Activity:
Repeat the entries that appear below, exactly and in full.

Records for processing:
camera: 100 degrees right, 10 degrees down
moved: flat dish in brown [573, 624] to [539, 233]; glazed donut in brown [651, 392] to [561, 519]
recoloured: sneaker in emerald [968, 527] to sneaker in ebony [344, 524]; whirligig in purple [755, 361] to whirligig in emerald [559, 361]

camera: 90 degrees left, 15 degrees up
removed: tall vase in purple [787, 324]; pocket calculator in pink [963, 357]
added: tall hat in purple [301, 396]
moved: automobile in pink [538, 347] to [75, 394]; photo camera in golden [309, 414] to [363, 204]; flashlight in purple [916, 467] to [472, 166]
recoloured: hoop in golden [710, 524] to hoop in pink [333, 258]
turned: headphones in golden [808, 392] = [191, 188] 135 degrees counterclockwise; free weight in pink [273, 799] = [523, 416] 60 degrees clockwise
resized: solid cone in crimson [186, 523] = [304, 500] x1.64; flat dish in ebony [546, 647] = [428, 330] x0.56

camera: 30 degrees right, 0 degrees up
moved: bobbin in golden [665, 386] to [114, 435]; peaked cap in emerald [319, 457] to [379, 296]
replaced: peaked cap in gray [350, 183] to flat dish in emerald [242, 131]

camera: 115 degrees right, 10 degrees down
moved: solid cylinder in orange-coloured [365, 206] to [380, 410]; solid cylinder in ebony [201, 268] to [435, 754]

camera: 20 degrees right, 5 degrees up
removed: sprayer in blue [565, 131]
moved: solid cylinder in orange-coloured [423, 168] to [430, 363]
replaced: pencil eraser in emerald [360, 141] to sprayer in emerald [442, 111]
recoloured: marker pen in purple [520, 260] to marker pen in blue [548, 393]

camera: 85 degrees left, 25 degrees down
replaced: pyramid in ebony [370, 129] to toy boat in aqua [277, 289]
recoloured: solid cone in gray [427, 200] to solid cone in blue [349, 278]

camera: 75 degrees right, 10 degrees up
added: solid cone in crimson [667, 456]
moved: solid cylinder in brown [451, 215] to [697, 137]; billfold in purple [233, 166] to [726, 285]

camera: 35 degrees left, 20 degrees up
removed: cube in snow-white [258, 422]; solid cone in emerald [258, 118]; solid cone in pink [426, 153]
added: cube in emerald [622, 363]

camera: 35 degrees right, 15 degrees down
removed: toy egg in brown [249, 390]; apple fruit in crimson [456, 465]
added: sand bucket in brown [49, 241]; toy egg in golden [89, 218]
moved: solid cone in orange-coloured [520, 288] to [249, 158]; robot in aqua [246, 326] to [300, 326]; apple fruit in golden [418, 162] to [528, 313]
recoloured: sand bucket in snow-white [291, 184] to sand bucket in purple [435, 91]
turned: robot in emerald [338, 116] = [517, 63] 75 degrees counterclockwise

Output of the exercise:
camera: 100 degrees right, 10 degrees down
moved: flat dish in brown [573, 624] to [539, 233]; glazed donut in brown [651, 392] to [561, 519]
recoloured: sneaker in emerald [968, 527] to sneaker in ebony [344, 524]; whirligig in purple [755, 361] to whirligig in emerald [559, 361]

camera: 90 degrees left, 15 degrees up
removed: tall vase in purple [787, 324]; pocket calculator in pink [963, 357]
added: tall hat in purple [301, 396]
moved: automobile in pink [538, 347] to [75, 394]; photo camera in golden [309, 414] to [363, 204]; flashlight in purple [916, 467] to [472, 166]
recoloured: hoop in golden [710, 524] to hoop in pink [333, 258]
turned: headphones in golden [808, 392] = [191, 188] 135 degrees counterclockwise; free weight in pink [273, 799] = [523, 416] 60 degrees clockwise
resized: solid cone in crimson [186, 523] = [304, 500] x1.64; flat dish in ebony [546, 647] = [428, 330] x0.56

camera: 30 degrees right, 0 degrees up
moved: bobbin in golden [665, 386] to [114, 435]; peaked cap in emerald [319, 457] to [379, 296]
replaced: peaked cap in gray [350, 183] to flat dish in emerald [242, 131]

camera: 115 degrees right, 10 degrees down
moved: solid cylinder in orange-coloured [365, 206] to [380, 410]; solid cylinder in ebony [201, 268] to [435, 754]

camera: 20 degrees right, 5 degrees up
removed: sprayer in blue [565, 131]
moved: solid cylinder in orange-coloured [423, 168] to [430, 363]
replaced: pencil eraser in emerald [360, 141] to sprayer in emerald [442, 111]
recoloured: marker pen in purple [520, 260] to marker pen in blue [548, 393]

camera: 85 degrees left, 25 degrees down
replaced: pyramid in ebony [370, 129] to toy boat in aqua [277, 289]
recoloured: solid cone in gray [427, 200] to solid cone in blue [349, 278]

camera: 75 degrees right, 10 degrees up
added: solid cone in crimson [667, 456]
moved: solid cylinder in brown [451, 215] to [697, 137]; billfold in purple [233, 166] to [726, 285]

camera: 35 degrees left, 20 degrees up
removed: cube in snow-white [258, 422]; solid cone in emerald [258, 118]; solid cone in pink [426, 153]
added: cube in emerald [622, 363]

camera: 35 degrees right, 15 degrees down
removed: toy egg in brown [249, 390]; apple fruit in crimson [456, 465]
added: sand bucket in brown [49, 241]; toy egg in golden [89, 218]
moved: solid cone in orange-coloured [520, 288] to [249, 158]; robot in aqua [246, 326] to [300, 326]; apple fruit in golden [418, 162] to [528, 313]
recoloured: sand bucket in snow-white [291, 184] to sand bucket in purple [435, 91]
turned: robot in emerald [338, 116] = [517, 63] 75 degrees counterclockwise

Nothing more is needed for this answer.